- _TASK ITEM_: Note on the material below: return exactly the lines from the line that holds "(395, 188) = (594, 218): green" through the line that holds "(334, 252) = (372, 229): black", and leave out each picture.

- _THE RECORDS_:
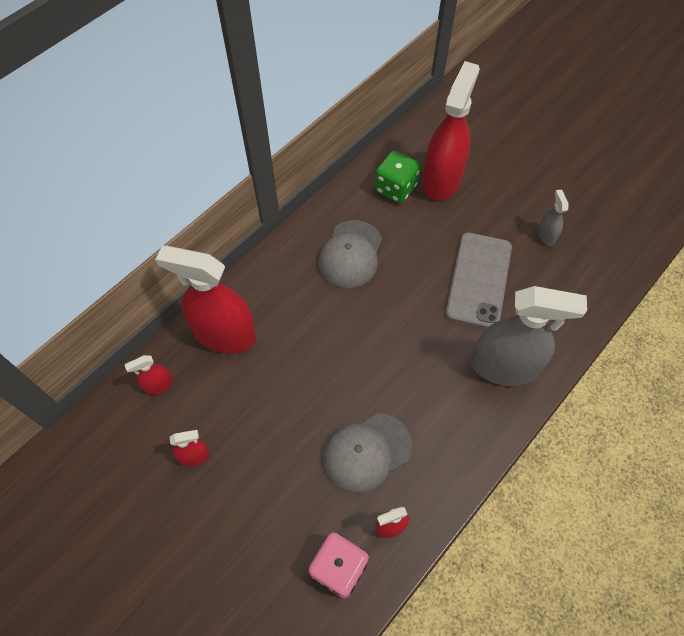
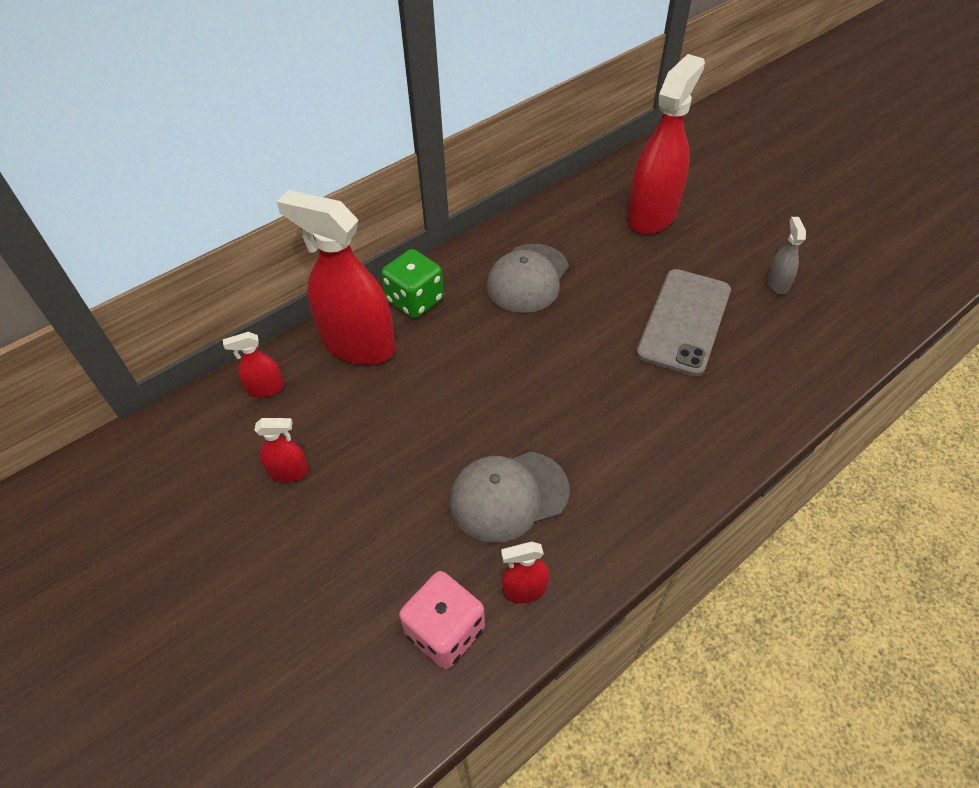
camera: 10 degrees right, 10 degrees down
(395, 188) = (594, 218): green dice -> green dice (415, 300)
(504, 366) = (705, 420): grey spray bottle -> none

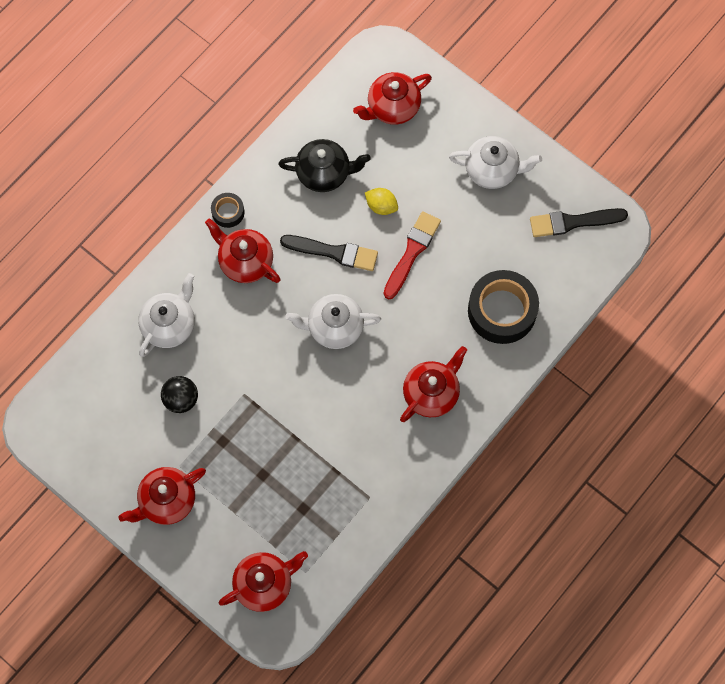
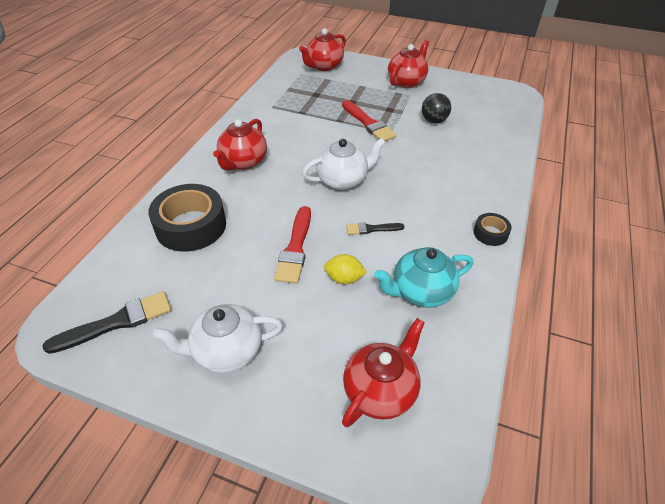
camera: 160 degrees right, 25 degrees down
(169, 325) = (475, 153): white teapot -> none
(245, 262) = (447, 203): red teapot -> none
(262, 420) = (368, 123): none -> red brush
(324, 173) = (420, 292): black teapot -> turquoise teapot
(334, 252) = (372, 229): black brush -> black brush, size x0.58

---

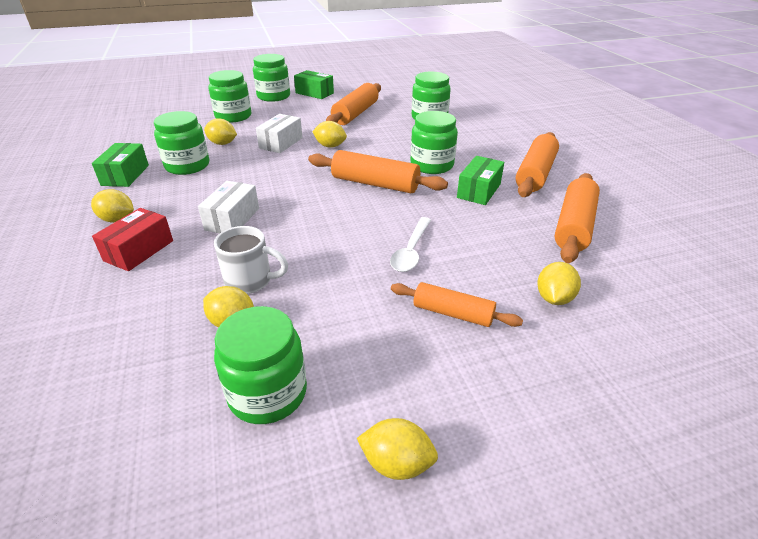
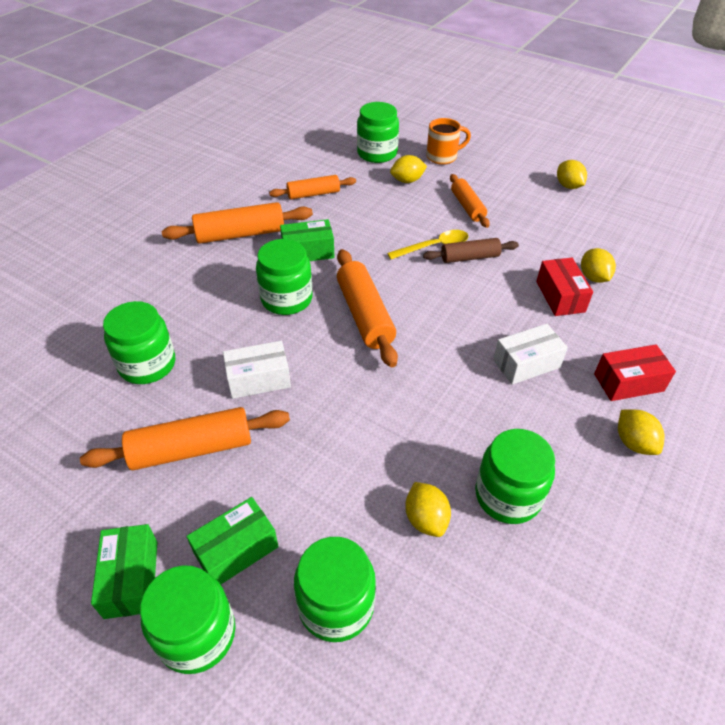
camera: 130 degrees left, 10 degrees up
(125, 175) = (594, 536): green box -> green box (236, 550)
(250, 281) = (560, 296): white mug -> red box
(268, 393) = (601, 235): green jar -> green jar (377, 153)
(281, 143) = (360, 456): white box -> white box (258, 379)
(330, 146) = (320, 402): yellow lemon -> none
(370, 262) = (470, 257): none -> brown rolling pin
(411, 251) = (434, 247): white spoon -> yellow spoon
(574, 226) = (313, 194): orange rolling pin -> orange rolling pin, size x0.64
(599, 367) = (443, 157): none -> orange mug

* * *

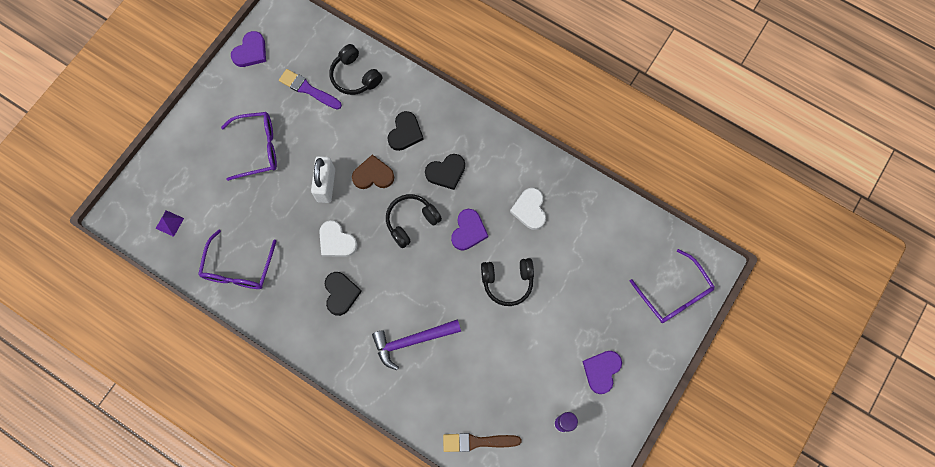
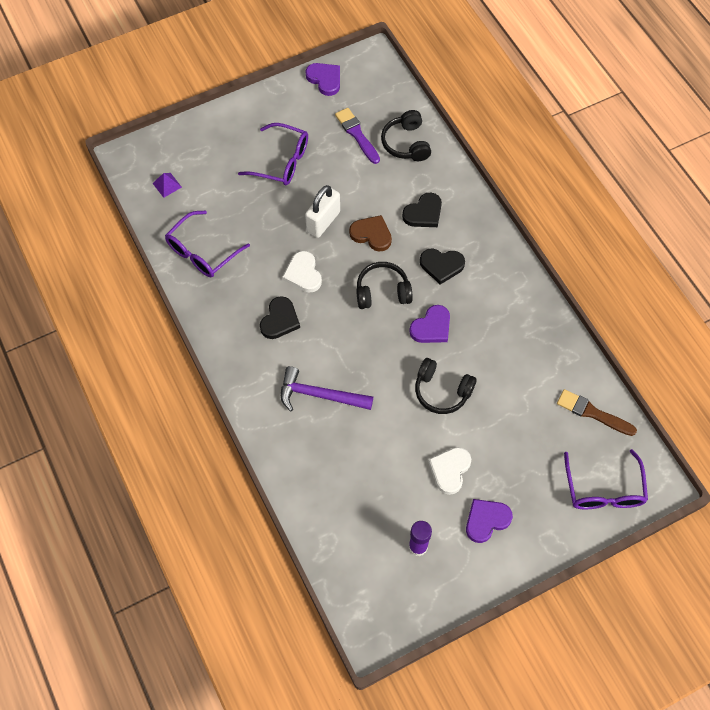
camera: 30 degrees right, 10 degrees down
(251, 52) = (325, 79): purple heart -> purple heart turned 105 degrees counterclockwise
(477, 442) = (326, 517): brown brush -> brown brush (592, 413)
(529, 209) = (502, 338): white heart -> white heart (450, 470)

- _SOLUTION_:
(395, 188) = (594, 218): green dice -> green dice (415, 300)
(504, 366) = (705, 420): grey spray bottle -> none

camera: 160 degrees right, 25 degrees down
(169, 325) = (475, 153): white teapot -> none
(245, 262) = (447, 203): red teapot -> none
(262, 420) = (368, 123): none -> red brush
(324, 173) = (420, 292): black teapot -> turquoise teapot
(334, 252) = (372, 229): black brush -> black brush, size x0.58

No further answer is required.